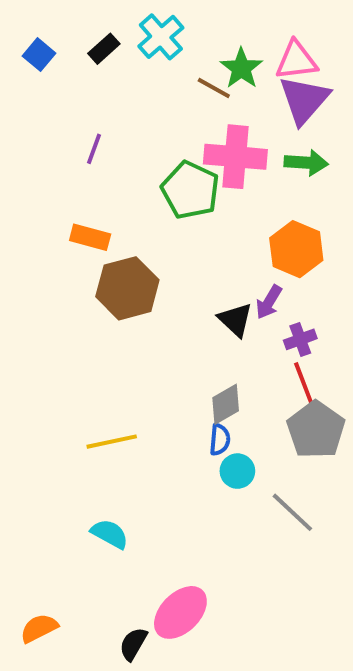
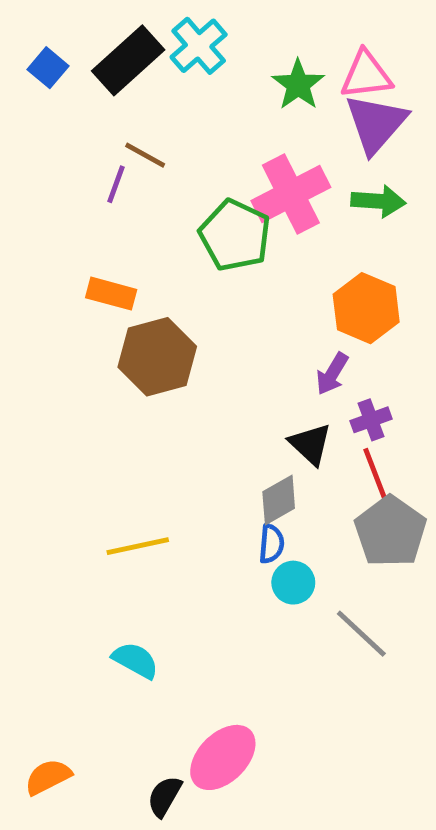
black rectangle: (104, 49) -> (128, 60), size x1.8
brown line: (214, 88) -> (145, 155), moved
pink cross: (235, 157) -> (291, 194), turned -32
black triangle: (235, 320) -> (310, 444), moved

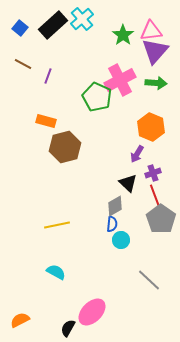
brown line: (145, 155) -> (23, 64), moved
gray line: (361, 634) -> (149, 280), moved

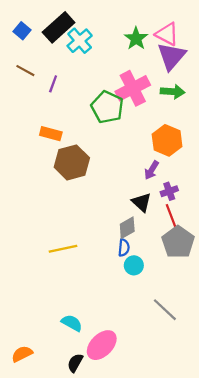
cyan cross: (82, 19) -> (80, 41), moved
pink triangle: (151, 31) -> (167, 34), turned 35
cyan semicircle: (56, 272) -> (72, 323), moved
= = = = = = =
While leaving pictures out, reproduce exactly the lines from the beginning of the listing above through the line containing "gray line: (361, 634) -> (149, 280), moved", both ends included.

black rectangle: (104, 49) -> (128, 60), size x1.8
brown line: (214, 88) -> (145, 155), moved
pink cross: (235, 157) -> (291, 194), turned -32
black triangle: (235, 320) -> (310, 444), moved

brown line: (145, 155) -> (23, 64), moved
gray line: (361, 634) -> (149, 280), moved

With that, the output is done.